__WORK INSTRUCTIONS__
Would you write out the full listing exactly, without any pictures?
(Beginning of EXERCISE DATA)
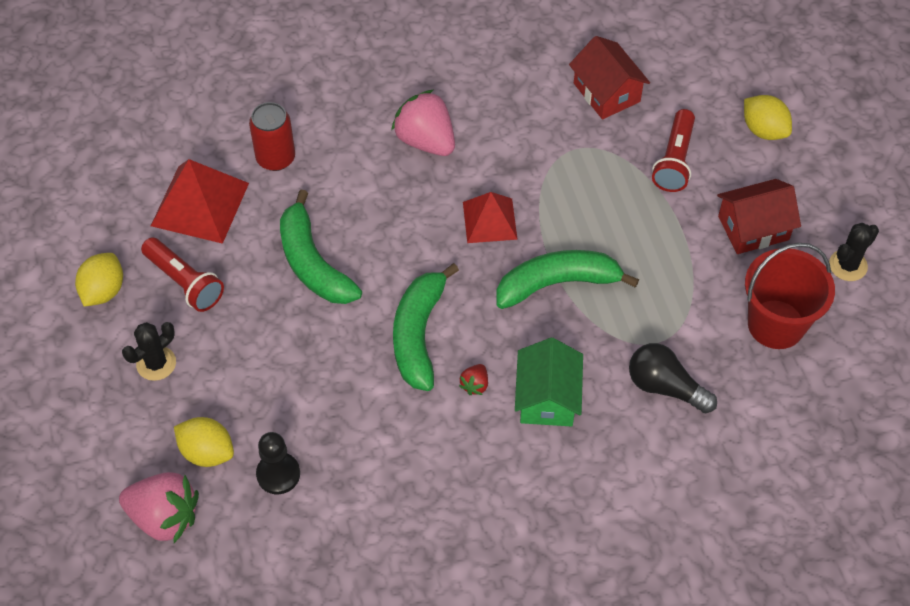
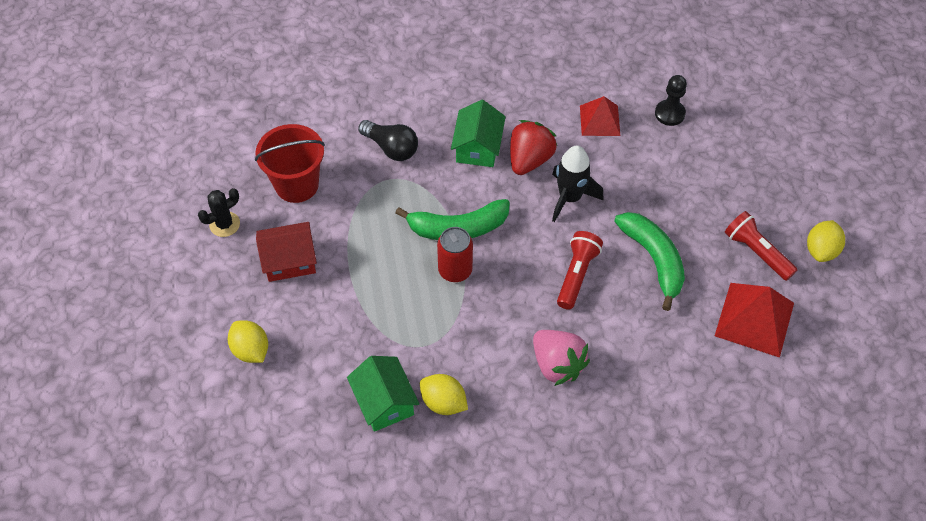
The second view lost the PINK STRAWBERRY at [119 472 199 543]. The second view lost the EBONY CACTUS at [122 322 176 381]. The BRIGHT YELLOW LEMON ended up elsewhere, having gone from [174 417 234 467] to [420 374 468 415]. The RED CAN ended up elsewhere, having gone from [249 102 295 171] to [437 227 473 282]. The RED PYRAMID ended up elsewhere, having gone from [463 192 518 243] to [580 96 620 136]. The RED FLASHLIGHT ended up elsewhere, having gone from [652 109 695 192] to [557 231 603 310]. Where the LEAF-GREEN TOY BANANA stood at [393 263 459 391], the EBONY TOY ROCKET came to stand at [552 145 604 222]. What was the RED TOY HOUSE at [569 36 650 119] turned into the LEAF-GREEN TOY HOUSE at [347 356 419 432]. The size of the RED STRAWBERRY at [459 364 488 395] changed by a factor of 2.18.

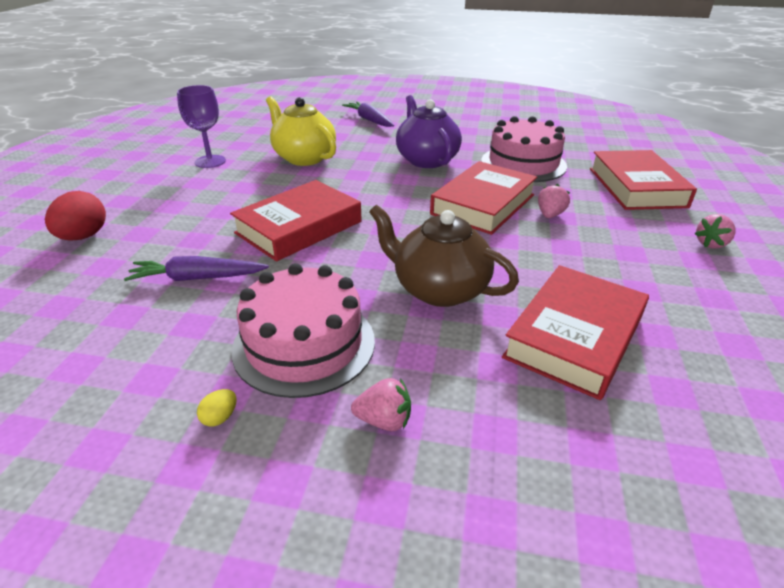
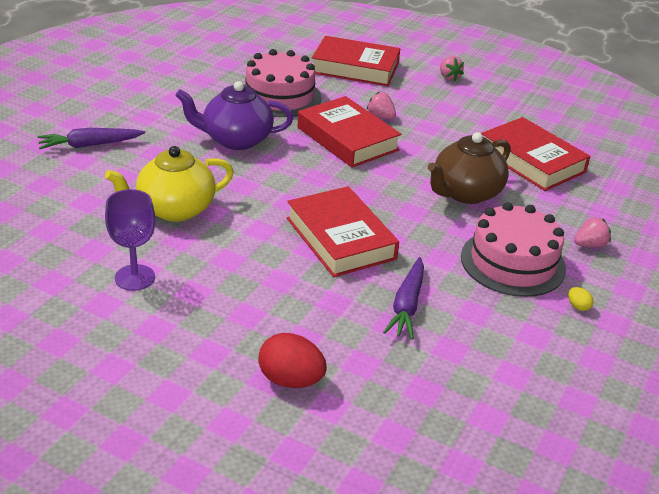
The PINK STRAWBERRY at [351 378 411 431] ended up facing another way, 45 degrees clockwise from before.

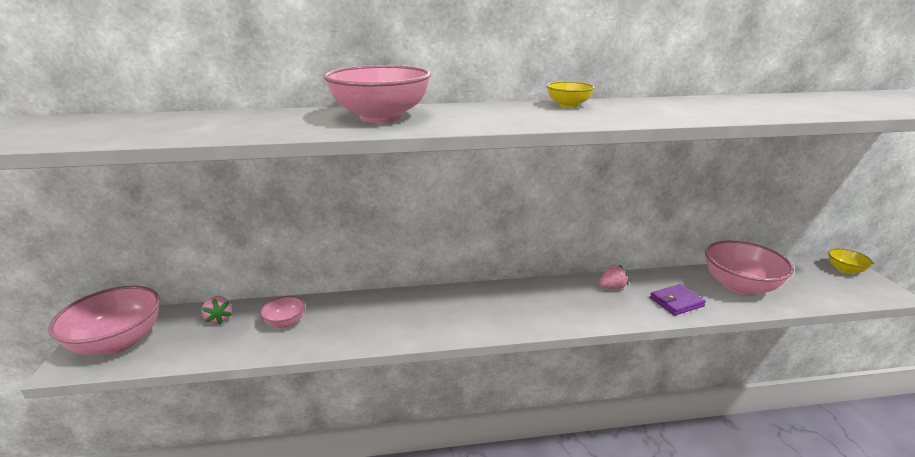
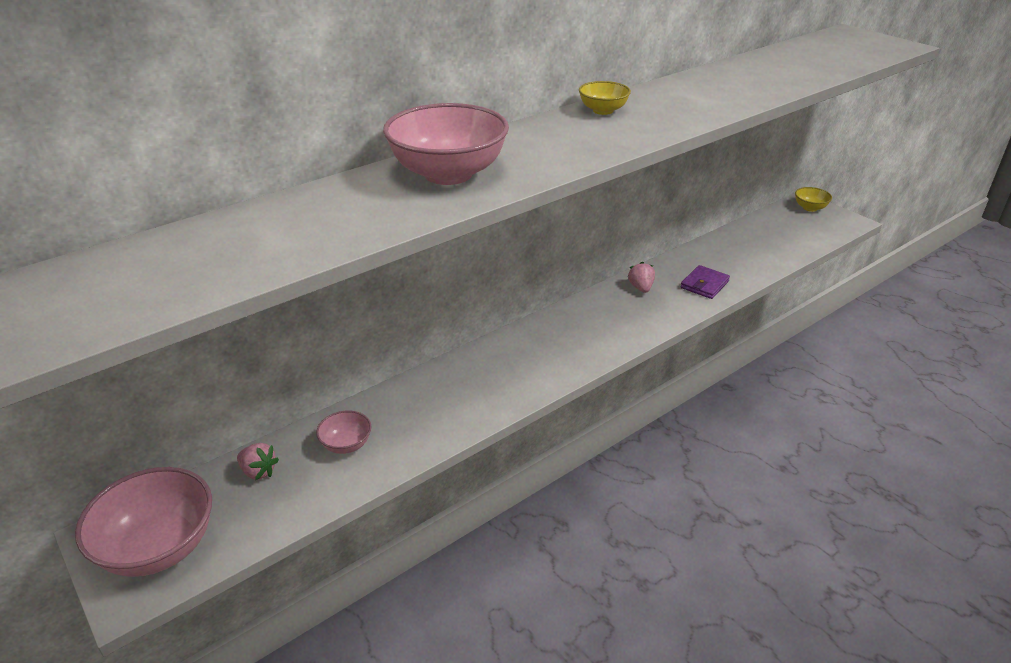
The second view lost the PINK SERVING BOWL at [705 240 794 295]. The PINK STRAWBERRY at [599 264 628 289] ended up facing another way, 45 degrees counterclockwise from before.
(End of EXERCISE DATA)
__RESPONSE__
The second view lost the PINK STRAWBERRY at [119 472 199 543]. The second view lost the EBONY CACTUS at [122 322 176 381]. The BRIGHT YELLOW LEMON ended up elsewhere, having gone from [174 417 234 467] to [420 374 468 415]. The RED CAN ended up elsewhere, having gone from [249 102 295 171] to [437 227 473 282]. The RED PYRAMID ended up elsewhere, having gone from [463 192 518 243] to [580 96 620 136]. The RED FLASHLIGHT ended up elsewhere, having gone from [652 109 695 192] to [557 231 603 310]. Where the LEAF-GREEN TOY BANANA stood at [393 263 459 391], the EBONY TOY ROCKET came to stand at [552 145 604 222]. What was the RED TOY HOUSE at [569 36 650 119] turned into the LEAF-GREEN TOY HOUSE at [347 356 419 432]. The size of the RED STRAWBERRY at [459 364 488 395] changed by a factor of 2.18.

The PINK STRAWBERRY at [351 378 411 431] ended up facing another way, 45 degrees clockwise from before.

The second view lost the PINK SERVING BOWL at [705 240 794 295]. The PINK STRAWBERRY at [599 264 628 289] ended up facing another way, 45 degrees counterclockwise from before.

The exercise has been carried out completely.